Scene comparison data
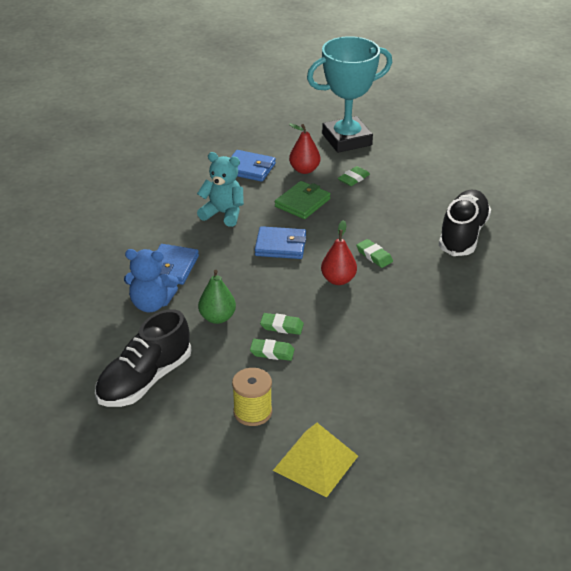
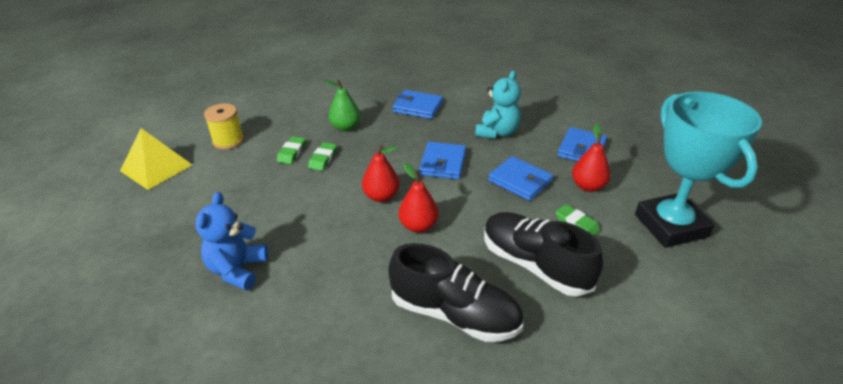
camera: 95 degrees right, 0 degrees up
(144, 380) = (287, 97): black shoe -> black shoe (534, 265)
(151, 304) = (372, 99): blue teddy bear -> blue teddy bear (237, 270)
(302, 203) = (520, 181): green wallet -> blue wallet
(374, 256) = (418, 226): green eraser -> red pear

- [Exercise directions]
Scan the entries above and return each line that holds "green".

- [Problem solution]
(302, 203) = (520, 181): green wallet -> blue wallet
(374, 256) = (418, 226): green eraser -> red pear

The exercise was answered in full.